--- Data to use ---
Content starts

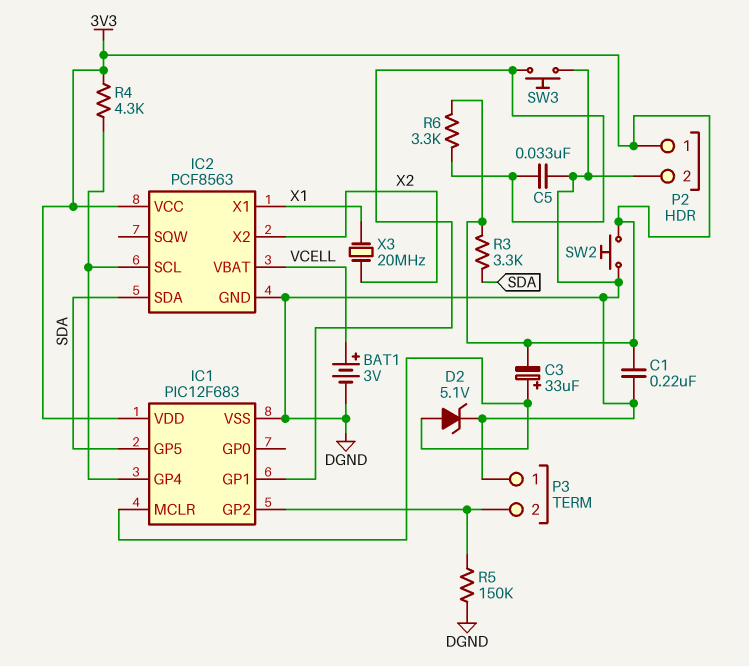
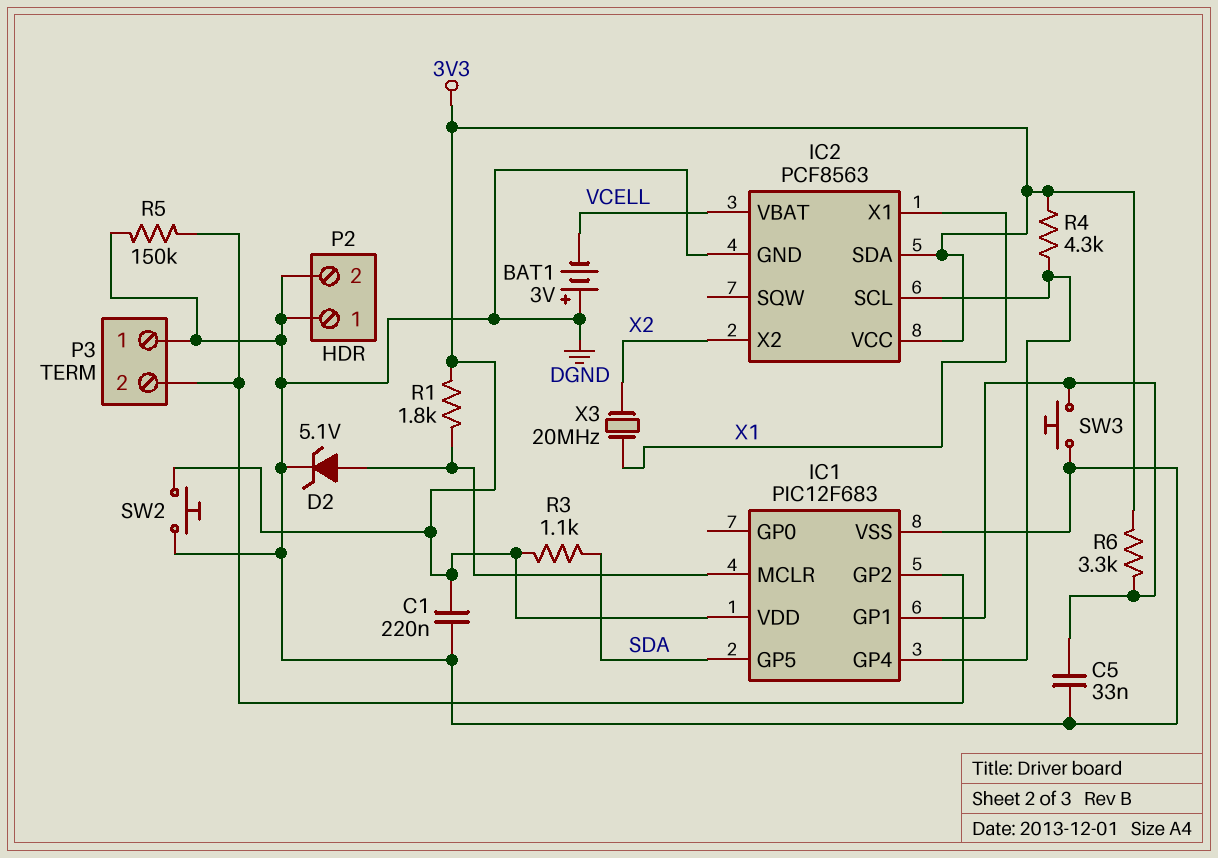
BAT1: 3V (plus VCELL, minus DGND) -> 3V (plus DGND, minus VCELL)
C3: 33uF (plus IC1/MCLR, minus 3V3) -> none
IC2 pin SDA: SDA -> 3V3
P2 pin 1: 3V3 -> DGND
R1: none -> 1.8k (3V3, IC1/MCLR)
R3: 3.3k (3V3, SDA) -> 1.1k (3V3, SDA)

Content ends
Content starts

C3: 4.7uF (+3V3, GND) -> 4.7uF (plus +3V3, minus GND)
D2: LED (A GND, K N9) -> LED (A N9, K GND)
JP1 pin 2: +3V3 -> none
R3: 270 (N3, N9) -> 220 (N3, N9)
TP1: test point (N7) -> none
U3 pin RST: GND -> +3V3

Content ends

--- Assigned task ---
Copy, exactly and only, the lines above that begin with the one containing "BAT1: 3V (plus" and finish with the one containing "R3: 3.3k (3V3, SDA) -> 1.1k (3V3, SDA)".

--- Solution ---
BAT1: 3V (plus VCELL, minus DGND) -> 3V (plus DGND, minus VCELL)
C3: 33uF (plus IC1/MCLR, minus 3V3) -> none
IC2 pin SDA: SDA -> 3V3
P2 pin 1: 3V3 -> DGND
R1: none -> 1.8k (3V3, IC1/MCLR)
R3: 3.3k (3V3, SDA) -> 1.1k (3V3, SDA)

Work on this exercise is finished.